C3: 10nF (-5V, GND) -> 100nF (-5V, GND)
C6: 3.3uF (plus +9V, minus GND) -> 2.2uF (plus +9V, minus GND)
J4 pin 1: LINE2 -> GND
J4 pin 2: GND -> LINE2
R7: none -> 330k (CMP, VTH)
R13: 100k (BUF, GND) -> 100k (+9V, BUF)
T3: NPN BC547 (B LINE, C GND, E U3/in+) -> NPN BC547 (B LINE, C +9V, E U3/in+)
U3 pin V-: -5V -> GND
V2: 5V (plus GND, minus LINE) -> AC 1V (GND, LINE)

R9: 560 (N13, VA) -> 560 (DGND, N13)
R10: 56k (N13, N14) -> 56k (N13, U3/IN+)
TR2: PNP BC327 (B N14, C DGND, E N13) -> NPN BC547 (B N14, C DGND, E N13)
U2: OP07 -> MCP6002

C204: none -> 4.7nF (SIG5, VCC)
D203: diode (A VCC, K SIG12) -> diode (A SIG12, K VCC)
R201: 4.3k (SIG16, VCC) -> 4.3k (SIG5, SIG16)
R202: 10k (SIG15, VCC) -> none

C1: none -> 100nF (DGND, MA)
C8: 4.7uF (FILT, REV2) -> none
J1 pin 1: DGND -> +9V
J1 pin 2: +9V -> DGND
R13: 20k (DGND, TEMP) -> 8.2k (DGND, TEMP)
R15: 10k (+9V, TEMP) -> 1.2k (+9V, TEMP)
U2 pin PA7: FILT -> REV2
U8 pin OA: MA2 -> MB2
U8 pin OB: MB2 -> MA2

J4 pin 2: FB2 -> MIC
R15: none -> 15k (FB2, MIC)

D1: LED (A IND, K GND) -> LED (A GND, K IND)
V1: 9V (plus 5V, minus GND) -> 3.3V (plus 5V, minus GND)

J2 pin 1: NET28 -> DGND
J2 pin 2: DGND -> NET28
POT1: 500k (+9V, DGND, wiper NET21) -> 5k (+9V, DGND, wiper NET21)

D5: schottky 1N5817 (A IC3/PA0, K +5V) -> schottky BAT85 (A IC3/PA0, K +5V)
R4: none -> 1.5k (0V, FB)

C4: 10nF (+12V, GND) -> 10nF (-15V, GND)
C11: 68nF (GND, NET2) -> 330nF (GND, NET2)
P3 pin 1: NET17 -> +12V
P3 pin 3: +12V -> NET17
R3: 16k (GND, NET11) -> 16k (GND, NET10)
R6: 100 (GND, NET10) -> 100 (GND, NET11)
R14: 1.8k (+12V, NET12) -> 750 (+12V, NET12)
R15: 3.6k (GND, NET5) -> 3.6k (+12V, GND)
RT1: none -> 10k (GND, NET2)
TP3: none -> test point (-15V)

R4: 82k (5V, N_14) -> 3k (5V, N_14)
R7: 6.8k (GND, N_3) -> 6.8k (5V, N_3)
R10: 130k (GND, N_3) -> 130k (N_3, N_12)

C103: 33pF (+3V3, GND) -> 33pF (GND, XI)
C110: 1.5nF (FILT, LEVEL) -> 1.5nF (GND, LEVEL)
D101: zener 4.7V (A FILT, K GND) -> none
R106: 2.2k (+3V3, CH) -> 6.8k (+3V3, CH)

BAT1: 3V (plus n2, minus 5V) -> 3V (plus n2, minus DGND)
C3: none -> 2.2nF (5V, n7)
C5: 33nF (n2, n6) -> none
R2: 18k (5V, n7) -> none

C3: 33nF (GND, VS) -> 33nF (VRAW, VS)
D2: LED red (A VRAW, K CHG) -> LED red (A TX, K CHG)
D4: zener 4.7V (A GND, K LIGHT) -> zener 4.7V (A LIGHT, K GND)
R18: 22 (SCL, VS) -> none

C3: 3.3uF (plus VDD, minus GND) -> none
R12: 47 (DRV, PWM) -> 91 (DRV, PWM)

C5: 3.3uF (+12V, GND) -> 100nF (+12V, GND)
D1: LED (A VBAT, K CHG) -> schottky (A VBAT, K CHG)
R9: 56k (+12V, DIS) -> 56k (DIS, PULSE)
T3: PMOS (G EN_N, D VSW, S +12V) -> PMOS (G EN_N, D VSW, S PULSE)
========================================
→ **Exercise brief**
All records are to be retyped exactly. None may be omitted.

→ **Solution for this task**
C3: 10nF (-5V, GND) -> 100nF (-5V, GND)
C6: 3.3uF (plus +9V, minus GND) -> 2.2uF (plus +9V, minus GND)
J4 pin 1: LINE2 -> GND
J4 pin 2: GND -> LINE2
R7: none -> 330k (CMP, VTH)
R13: 100k (BUF, GND) -> 100k (+9V, BUF)
T3: NPN BC547 (B LINE, C GND, E U3/in+) -> NPN BC547 (B LINE, C +9V, E U3/in+)
U3 pin V-: -5V -> GND
V2: 5V (plus GND, minus LINE) -> AC 1V (GND, LINE)

R9: 560 (N13, VA) -> 560 (DGND, N13)
R10: 56k (N13, N14) -> 56k (N13, U3/IN+)
TR2: PNP BC327 (B N14, C DGND, E N13) -> NPN BC547 (B N14, C DGND, E N13)
U2: OP07 -> MCP6002

C204: none -> 4.7nF (SIG5, VCC)
D203: diode (A VCC, K SIG12) -> diode (A SIG12, K VCC)
R201: 4.3k (SIG16, VCC) -> 4.3k (SIG5, SIG16)
R202: 10k (SIG15, VCC) -> none

C1: none -> 100nF (DGND, MA)
C8: 4.7uF (FILT, REV2) -> none
J1 pin 1: DGND -> +9V
J1 pin 2: +9V -> DGND
R13: 20k (DGND, TEMP) -> 8.2k (DGND, TEMP)
R15: 10k (+9V, TEMP) -> 1.2k (+9V, TEMP)
U2 pin PA7: FILT -> REV2
U8 pin OA: MA2 -> MB2
U8 pin OB: MB2 -> MA2

J4 pin 2: FB2 -> MIC
R15: none -> 15k (FB2, MIC)

D1: LED (A IND, K GND) -> LED (A GND, K IND)
V1: 9V (plus 5V, minus GND) -> 3.3V (plus 5V, minus GND)

J2 pin 1: NET28 -> DGND
J2 pin 2: DGND -> NET28
POT1: 500k (+9V, DGND, wiper NET21) -> 5k (+9V, DGND, wiper NET21)

D5: schottky 1N5817 (A IC3/PA0, K +5V) -> schottky BAT85 (A IC3/PA0, K +5V)
R4: none -> 1.5k (0V, FB)

C4: 10nF (+12V, GND) -> 10nF (-15V, GND)
C11: 68nF (GND, NET2) -> 330nF (GND, NET2)
P3 pin 1: NET17 -> +12V
P3 pin 3: +12V -> NET17
R3: 16k (GND, NET11) -> 16k (GND, NET10)
R6: 100 (GND, NET10) -> 100 (GND, NET11)
R14: 1.8k (+12V, NET12) -> 750 (+12V, NET12)
R15: 3.6k (GND, NET5) -> 3.6k (+12V, GND)
RT1: none -> 10k (GND, NET2)
TP3: none -> test point (-15V)

R4: 82k (5V, N_14) -> 3k (5V, N_14)
R7: 6.8k (GND, N_3) -> 6.8k (5V, N_3)
R10: 130k (GND, N_3) -> 130k (N_3, N_12)

C103: 33pF (+3V3, GND) -> 33pF (GND, XI)
C110: 1.5nF (FILT, LEVEL) -> 1.5nF (GND, LEVEL)
D101: zener 4.7V (A FILT, K GND) -> none
R106: 2.2k (+3V3, CH) -> 6.8k (+3V3, CH)

BAT1: 3V (plus n2, minus 5V) -> 3V (plus n2, minus DGND)
C3: none -> 2.2nF (5V, n7)
C5: 33nF (n2, n6) -> none
R2: 18k (5V, n7) -> none

C3: 33nF (GND, VS) -> 33nF (VRAW, VS)
D2: LED red (A VRAW, K CHG) -> LED red (A TX, K CHG)
D4: zener 4.7V (A GND, K LIGHT) -> zener 4.7V (A LIGHT, K GND)
R18: 22 (SCL, VS) -> none

C3: 3.3uF (plus VDD, minus GND) -> none
R12: 47 (DRV, PWM) -> 91 (DRV, PWM)

C5: 3.3uF (+12V, GND) -> 100nF (+12V, GND)
D1: LED (A VBAT, K CHG) -> schottky (A VBAT, K CHG)
R9: 56k (+12V, DIS) -> 56k (DIS, PULSE)
T3: PMOS (G EN_N, D VSW, S +12V) -> PMOS (G EN_N, D VSW, S PULSE)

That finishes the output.